— Action item —
Starting at the line with "DIGITS pin DIO: D10 -> D9", set down each line of the entries below through the last one, exactly as it stands.
--- --- ---
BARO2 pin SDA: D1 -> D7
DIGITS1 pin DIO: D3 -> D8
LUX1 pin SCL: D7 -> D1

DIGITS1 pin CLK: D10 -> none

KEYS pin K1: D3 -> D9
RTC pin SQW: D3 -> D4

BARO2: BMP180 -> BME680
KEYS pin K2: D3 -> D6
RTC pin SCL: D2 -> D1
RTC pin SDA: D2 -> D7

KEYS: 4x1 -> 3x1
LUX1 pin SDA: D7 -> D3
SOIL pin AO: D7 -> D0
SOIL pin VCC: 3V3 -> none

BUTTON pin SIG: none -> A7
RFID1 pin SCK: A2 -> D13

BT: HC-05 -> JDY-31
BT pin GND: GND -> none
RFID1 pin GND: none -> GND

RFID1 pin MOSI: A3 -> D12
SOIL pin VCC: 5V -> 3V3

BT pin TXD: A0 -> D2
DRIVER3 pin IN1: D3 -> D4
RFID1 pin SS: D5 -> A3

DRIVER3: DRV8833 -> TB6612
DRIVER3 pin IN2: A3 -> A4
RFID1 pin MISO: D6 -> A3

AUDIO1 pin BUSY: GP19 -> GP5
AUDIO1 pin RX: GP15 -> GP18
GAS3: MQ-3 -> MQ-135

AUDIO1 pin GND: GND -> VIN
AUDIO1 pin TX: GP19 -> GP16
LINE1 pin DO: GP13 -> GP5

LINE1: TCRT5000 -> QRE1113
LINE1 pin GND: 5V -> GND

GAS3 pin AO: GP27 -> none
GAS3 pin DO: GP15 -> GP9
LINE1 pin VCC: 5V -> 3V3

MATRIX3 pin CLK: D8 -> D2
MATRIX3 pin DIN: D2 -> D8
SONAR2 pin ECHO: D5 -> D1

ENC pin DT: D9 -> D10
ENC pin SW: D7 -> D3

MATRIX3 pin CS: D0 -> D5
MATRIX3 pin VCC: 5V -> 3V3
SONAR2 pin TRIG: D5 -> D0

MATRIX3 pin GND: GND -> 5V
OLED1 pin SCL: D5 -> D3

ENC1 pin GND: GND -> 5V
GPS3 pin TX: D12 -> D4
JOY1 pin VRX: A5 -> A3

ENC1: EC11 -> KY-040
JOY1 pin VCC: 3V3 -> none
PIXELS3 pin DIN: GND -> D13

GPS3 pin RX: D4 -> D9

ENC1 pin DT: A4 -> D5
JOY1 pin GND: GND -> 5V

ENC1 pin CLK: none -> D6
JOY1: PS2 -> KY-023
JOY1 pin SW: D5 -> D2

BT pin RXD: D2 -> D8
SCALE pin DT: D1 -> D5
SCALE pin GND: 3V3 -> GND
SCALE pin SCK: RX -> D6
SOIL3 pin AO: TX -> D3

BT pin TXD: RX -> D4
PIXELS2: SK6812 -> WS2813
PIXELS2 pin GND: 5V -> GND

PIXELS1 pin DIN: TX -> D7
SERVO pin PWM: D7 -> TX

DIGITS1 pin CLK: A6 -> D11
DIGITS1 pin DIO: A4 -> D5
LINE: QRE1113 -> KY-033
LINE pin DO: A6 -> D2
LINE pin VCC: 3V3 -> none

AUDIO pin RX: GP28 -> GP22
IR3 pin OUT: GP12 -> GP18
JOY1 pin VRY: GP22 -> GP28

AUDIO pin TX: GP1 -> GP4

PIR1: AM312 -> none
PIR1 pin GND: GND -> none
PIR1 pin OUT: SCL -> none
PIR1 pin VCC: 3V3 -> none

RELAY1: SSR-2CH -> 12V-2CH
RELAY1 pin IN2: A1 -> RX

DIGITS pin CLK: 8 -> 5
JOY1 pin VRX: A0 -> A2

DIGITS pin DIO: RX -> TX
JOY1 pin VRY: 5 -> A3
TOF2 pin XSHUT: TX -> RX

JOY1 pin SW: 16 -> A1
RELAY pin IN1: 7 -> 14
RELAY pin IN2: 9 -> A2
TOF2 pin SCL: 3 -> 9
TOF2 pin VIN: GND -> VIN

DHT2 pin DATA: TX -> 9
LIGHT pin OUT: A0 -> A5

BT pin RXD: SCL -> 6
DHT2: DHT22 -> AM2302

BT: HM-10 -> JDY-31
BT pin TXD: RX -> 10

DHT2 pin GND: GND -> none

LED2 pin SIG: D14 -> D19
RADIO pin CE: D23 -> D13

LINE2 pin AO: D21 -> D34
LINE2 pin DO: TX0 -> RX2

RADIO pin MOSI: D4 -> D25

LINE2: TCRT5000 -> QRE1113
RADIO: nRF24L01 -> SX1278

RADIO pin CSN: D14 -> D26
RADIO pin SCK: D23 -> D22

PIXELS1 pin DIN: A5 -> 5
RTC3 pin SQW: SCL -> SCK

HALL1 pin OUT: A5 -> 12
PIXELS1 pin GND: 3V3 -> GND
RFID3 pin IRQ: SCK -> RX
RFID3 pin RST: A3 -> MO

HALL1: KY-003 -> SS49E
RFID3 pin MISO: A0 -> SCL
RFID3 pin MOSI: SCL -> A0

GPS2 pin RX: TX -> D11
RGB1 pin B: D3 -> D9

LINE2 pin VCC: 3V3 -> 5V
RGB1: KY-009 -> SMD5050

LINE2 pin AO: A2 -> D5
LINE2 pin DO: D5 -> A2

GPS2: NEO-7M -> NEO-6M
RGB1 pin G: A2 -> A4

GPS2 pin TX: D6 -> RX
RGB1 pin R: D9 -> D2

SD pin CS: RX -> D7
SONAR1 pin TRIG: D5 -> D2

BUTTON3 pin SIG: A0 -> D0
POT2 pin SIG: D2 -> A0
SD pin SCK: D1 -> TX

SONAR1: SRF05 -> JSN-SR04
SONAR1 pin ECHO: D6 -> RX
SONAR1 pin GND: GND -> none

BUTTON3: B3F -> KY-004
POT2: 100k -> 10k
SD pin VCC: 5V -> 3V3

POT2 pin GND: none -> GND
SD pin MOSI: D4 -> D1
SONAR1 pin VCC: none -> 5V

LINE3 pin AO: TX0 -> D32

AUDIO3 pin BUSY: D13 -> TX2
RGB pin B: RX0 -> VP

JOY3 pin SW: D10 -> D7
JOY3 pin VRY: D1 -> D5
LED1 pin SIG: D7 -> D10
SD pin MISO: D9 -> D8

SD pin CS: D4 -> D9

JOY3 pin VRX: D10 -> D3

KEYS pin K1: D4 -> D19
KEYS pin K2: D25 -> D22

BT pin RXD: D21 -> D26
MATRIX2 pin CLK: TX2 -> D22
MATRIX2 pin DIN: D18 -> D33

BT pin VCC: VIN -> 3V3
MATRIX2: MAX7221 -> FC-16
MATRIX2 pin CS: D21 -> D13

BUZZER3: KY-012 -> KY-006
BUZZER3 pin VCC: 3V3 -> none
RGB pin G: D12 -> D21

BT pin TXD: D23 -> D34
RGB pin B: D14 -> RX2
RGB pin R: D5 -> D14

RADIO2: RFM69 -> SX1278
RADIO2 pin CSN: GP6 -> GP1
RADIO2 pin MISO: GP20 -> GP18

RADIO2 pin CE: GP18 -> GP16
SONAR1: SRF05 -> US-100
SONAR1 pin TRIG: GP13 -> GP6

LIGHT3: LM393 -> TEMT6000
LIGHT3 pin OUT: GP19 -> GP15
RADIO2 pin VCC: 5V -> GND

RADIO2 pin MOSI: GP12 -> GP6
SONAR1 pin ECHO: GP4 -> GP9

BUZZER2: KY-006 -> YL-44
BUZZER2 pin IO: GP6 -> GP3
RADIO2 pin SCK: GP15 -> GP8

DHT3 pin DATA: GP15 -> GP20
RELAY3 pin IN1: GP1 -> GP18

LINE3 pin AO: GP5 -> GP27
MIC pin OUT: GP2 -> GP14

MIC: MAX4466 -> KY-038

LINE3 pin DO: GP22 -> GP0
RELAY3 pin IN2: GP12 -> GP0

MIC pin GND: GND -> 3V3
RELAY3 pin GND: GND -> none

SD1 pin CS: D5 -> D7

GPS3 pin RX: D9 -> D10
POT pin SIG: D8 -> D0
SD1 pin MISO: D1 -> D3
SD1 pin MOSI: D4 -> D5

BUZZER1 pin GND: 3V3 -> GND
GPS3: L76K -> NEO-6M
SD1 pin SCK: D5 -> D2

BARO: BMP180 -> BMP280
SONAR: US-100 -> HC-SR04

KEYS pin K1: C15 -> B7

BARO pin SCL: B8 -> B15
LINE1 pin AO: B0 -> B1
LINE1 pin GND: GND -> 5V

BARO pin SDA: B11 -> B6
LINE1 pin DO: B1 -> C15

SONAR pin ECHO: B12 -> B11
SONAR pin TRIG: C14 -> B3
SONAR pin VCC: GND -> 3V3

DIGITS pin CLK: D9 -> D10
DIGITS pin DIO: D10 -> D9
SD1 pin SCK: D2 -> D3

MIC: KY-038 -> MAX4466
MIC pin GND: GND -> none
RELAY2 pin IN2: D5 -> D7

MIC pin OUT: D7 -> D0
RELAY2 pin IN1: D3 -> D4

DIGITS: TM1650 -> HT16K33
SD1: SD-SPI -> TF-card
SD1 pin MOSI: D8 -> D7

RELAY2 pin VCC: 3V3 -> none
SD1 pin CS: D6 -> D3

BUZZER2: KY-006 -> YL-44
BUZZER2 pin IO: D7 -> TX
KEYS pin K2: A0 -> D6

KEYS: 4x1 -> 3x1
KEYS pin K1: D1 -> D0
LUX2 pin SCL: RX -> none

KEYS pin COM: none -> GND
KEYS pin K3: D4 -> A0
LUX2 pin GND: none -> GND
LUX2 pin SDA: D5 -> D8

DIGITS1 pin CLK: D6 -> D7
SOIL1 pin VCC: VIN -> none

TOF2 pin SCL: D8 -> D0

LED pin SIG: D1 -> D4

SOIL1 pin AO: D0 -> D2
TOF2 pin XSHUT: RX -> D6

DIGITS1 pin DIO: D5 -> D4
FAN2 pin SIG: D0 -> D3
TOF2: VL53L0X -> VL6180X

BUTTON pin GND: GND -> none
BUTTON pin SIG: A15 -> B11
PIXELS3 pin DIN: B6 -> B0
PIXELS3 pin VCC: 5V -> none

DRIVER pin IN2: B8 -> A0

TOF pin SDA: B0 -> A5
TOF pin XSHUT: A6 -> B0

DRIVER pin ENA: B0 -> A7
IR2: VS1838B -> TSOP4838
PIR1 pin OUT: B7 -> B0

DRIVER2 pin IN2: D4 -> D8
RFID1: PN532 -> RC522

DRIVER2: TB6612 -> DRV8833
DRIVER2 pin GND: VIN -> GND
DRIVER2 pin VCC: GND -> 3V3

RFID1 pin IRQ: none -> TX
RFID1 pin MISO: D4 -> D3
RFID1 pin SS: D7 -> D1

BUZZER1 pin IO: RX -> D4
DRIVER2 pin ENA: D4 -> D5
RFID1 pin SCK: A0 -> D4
--- --- ---
— Exercise output —
DIGITS pin DIO: D10 -> D9
SD1 pin SCK: D2 -> D3

MIC: KY-038 -> MAX4466
MIC pin GND: GND -> none
RELAY2 pin IN2: D5 -> D7

MIC pin OUT: D7 -> D0
RELAY2 pin IN1: D3 -> D4

DIGITS: TM1650 -> HT16K33
SD1: SD-SPI -> TF-card
SD1 pin MOSI: D8 -> D7

RELAY2 pin VCC: 3V3 -> none
SD1 pin CS: D6 -> D3

BUZZER2: KY-006 -> YL-44
BUZZER2 pin IO: D7 -> TX
KEYS pin K2: A0 -> D6

KEYS: 4x1 -> 3x1
KEYS pin K1: D1 -> D0
LUX2 pin SCL: RX -> none

KEYS pin COM: none -> GND
KEYS pin K3: D4 -> A0
LUX2 pin GND: none -> GND
LUX2 pin SDA: D5 -> D8

DIGITS1 pin CLK: D6 -> D7
SOIL1 pin VCC: VIN -> none

TOF2 pin SCL: D8 -> D0

LED pin SIG: D1 -> D4

SOIL1 pin AO: D0 -> D2
TOF2 pin XSHUT: RX -> D6

DIGITS1 pin DIO: D5 -> D4
FAN2 pin SIG: D0 -> D3
TOF2: VL53L0X -> VL6180X

BUTTON pin GND: GND -> none
BUTTON pin SIG: A15 -> B11
PIXELS3 pin DIN: B6 -> B0
PIXELS3 pin VCC: 5V -> none

DRIVER pin IN2: B8 -> A0

TOF pin SDA: B0 -> A5
TOF pin XSHUT: A6 -> B0

DRIVER pin ENA: B0 -> A7
IR2: VS1838B -> TSOP4838
PIR1 pin OUT: B7 -> B0

DRIVER2 pin IN2: D4 -> D8
RFID1: PN532 -> RC522

DRIVER2: TB6612 -> DRV8833
DRIVER2 pin GND: VIN -> GND
DRIVER2 pin VCC: GND -> 3V3

RFID1 pin IRQ: none -> TX
RFID1 pin MISO: D4 -> D3
RFID1 pin SS: D7 -> D1

BUZZER1 pin IO: RX -> D4
DRIVER2 pin ENA: D4 -> D5
RFID1 pin SCK: A0 -> D4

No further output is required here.